## [AIM]
Put the lines of the records into a JSON list of strings, one string per line and no blank lines, starting at the first line of the records and stopping after the line that contains "green triangle: moved 7 px right, 7 px down".

# # # # #

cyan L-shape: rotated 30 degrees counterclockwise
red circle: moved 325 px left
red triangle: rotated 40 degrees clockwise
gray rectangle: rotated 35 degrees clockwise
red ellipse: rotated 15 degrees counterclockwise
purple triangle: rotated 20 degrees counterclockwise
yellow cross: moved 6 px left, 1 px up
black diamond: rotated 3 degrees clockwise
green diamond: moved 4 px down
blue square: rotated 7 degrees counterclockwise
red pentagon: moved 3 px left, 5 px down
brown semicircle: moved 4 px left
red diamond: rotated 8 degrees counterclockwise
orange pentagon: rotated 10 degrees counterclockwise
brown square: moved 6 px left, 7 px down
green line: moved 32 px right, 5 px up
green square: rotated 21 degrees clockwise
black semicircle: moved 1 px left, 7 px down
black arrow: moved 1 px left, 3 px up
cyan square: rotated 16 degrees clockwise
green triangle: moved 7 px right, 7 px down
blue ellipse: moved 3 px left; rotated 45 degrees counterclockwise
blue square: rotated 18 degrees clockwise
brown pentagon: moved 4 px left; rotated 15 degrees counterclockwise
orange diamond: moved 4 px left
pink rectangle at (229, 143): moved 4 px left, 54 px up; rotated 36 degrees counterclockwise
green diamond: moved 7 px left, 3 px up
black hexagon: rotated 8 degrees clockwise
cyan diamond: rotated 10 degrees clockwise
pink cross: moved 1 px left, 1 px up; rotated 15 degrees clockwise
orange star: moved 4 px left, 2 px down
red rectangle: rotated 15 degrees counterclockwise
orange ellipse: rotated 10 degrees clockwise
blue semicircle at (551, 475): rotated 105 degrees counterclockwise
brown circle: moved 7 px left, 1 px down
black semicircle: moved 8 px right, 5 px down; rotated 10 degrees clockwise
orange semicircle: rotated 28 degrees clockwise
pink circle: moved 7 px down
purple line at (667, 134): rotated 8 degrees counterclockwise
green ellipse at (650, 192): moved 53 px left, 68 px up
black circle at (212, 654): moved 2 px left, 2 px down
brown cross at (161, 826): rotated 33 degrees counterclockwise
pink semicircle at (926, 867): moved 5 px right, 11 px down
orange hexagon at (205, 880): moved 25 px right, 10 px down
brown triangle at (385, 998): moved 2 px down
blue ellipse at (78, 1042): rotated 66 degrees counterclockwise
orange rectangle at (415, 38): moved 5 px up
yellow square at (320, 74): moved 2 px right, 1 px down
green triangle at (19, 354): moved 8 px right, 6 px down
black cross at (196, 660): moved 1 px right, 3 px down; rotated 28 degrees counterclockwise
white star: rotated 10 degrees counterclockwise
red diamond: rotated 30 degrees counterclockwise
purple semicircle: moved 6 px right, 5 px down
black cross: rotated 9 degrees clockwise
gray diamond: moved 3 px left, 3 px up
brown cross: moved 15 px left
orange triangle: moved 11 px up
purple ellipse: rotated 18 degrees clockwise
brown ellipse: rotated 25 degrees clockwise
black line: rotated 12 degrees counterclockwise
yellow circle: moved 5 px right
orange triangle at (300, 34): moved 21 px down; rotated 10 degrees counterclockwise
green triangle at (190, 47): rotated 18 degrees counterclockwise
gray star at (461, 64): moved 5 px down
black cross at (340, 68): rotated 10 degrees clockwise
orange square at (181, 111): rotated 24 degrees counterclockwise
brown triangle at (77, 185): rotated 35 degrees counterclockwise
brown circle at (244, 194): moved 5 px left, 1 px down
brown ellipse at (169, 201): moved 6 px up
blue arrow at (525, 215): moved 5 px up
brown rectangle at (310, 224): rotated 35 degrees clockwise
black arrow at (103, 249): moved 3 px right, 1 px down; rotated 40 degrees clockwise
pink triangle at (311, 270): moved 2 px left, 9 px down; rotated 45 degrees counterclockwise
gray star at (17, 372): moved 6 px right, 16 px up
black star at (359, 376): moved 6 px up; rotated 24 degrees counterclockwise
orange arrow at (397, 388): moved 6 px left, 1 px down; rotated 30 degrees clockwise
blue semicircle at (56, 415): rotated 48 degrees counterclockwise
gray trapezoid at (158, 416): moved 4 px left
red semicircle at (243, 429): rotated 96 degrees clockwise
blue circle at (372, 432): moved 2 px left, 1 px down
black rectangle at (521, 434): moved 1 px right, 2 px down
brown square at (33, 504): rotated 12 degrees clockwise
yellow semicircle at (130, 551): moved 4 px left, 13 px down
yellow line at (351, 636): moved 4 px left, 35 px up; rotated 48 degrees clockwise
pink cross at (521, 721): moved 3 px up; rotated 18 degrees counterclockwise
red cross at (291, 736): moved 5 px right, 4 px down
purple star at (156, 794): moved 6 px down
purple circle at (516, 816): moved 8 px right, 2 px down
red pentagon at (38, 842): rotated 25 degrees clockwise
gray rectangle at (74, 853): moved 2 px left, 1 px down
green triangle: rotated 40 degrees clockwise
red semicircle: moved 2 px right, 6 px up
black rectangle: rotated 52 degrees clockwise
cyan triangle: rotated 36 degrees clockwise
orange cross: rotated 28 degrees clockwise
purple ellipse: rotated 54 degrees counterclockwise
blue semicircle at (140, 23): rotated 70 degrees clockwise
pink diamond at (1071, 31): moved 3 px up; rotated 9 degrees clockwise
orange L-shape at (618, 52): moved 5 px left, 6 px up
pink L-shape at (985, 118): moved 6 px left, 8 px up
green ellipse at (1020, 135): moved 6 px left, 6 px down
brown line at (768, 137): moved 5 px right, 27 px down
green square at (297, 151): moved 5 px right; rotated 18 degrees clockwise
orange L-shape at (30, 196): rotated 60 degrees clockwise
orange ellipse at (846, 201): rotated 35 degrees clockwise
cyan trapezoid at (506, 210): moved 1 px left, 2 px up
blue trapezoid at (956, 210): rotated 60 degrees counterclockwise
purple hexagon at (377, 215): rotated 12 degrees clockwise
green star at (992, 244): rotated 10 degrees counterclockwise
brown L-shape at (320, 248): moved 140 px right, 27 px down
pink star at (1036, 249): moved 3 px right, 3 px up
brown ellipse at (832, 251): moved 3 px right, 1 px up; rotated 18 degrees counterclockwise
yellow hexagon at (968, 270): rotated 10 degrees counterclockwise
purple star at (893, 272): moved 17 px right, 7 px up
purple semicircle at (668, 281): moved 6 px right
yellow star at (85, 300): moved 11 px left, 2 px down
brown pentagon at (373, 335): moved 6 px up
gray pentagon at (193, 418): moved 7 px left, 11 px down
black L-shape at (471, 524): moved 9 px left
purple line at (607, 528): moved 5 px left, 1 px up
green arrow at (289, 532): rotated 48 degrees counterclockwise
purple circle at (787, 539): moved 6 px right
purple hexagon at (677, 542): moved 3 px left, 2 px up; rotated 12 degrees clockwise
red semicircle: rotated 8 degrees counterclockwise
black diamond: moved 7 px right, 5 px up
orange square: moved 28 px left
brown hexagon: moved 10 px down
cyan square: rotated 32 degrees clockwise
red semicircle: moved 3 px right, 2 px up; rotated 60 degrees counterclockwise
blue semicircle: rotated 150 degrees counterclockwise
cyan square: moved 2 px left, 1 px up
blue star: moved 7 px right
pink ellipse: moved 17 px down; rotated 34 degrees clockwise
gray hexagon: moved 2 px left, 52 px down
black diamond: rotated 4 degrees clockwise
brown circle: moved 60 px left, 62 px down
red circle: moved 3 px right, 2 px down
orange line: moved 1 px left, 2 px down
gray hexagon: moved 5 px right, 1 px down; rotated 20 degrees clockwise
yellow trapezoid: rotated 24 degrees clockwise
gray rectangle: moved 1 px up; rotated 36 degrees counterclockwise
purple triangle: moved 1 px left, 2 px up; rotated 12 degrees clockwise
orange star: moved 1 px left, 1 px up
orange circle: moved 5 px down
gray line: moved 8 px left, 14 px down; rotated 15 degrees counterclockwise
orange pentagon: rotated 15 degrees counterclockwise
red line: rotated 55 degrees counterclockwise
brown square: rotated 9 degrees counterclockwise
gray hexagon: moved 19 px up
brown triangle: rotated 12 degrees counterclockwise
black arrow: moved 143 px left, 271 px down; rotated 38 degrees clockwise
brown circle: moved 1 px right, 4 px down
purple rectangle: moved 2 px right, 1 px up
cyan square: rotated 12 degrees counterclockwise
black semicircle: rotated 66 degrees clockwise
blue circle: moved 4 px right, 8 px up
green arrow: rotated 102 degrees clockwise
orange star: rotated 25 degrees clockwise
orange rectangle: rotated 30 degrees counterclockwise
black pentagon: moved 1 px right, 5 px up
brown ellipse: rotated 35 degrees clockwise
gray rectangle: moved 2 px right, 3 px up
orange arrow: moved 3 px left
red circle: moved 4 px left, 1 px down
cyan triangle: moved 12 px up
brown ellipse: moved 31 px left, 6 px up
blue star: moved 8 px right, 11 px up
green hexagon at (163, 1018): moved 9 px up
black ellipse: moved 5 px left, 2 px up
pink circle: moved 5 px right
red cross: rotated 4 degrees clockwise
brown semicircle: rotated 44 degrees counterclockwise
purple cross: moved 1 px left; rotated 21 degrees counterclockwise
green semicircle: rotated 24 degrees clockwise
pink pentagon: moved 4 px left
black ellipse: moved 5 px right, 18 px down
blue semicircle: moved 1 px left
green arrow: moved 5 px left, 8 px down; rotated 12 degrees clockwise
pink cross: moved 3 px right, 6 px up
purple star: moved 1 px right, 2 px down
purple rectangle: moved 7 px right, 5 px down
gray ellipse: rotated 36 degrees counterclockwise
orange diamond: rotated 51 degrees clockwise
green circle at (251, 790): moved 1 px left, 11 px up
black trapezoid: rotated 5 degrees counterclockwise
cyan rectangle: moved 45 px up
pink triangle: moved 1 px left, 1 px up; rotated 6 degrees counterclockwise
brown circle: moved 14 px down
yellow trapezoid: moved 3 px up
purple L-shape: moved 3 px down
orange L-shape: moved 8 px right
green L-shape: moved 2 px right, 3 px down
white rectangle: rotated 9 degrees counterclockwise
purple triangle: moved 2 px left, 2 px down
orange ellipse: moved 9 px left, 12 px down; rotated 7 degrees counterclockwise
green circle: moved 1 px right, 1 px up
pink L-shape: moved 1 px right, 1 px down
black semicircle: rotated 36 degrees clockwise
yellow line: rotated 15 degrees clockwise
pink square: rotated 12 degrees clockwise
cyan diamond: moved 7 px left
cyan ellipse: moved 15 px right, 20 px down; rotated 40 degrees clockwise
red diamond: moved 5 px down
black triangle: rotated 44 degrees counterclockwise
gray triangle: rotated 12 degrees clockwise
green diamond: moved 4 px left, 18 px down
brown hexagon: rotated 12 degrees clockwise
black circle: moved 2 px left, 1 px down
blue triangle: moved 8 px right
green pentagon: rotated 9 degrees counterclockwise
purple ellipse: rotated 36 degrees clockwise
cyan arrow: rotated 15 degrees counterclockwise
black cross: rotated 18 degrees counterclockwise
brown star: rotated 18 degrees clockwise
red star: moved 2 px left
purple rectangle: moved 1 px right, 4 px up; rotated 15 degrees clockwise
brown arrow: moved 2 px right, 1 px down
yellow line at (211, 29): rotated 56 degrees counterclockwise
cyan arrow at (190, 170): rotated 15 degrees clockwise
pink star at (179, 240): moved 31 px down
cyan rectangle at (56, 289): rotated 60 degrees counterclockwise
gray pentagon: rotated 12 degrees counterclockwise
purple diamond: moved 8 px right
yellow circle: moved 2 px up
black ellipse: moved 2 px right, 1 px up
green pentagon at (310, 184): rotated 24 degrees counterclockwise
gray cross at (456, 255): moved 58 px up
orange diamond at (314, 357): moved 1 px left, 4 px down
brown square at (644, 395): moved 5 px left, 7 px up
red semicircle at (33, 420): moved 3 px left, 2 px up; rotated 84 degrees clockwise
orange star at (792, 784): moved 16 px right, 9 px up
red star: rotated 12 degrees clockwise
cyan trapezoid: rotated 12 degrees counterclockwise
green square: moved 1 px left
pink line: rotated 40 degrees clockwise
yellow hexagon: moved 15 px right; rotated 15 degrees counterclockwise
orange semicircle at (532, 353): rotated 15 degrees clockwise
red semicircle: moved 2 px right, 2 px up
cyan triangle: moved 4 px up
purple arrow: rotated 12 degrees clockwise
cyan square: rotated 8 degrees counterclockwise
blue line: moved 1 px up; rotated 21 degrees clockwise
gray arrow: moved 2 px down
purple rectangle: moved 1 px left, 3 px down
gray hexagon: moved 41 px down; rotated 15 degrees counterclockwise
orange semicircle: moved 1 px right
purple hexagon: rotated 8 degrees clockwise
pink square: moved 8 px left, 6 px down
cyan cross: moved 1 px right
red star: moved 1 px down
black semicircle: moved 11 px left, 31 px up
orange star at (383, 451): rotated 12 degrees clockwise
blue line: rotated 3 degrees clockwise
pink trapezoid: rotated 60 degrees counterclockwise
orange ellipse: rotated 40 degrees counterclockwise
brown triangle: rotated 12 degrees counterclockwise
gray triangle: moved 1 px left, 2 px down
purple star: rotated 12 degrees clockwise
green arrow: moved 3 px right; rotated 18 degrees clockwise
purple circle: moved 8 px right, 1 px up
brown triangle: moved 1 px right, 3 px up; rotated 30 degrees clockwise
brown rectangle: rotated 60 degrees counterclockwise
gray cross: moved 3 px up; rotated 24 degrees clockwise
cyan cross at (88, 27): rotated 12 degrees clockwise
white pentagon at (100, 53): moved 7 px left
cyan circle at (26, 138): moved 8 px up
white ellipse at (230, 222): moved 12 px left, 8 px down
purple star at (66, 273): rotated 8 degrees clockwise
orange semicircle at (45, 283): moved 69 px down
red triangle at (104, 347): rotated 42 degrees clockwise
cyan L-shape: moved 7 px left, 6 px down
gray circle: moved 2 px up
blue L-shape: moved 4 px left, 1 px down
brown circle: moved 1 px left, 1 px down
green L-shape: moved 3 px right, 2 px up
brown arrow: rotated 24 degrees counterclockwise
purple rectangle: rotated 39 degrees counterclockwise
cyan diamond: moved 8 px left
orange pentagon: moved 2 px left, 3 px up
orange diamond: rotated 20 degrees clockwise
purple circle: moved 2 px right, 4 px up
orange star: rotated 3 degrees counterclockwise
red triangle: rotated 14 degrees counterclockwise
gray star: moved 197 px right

# # # # #

## [EXERCISE ANSWER]
[
  "cyan L-shape: rotated 30 degrees counterclockwise",
  "red circle: moved 325 px left",
  "red triangle: rotated 40 degrees clockwise",
  "gray rectangle: rotated 35 degrees clockwise",
  "red ellipse: rotated 15 degrees counterclockwise",
  "purple triangle: rotated 20 degrees counterclockwise",
  "yellow cross: moved 6 px left, 1 px up",
  "black diamond: rotated 3 degrees clockwise",
  "green diamond: moved 4 px down",
  "blue square: rotated 7 degrees counterclockwise",
  "red pentagon: moved 3 px left, 5 px down",
  "brown semicircle: moved 4 px left",
  "red diamond: rotated 8 degrees counterclockwise",
  "orange pentagon: rotated 10 degrees counterclockwise",
  "brown square: moved 6 px left, 7 px down",
  "green line: moved 32 px right, 5 px up",
  "green square: rotated 21 degrees clockwise",
  "black semicircle: moved 1 px left, 7 px down",
  "black arrow: moved 1 px left, 3 px up",
  "cyan square: rotated 16 degrees clockwise",
  "green triangle: moved 7 px right, 7 px down"
]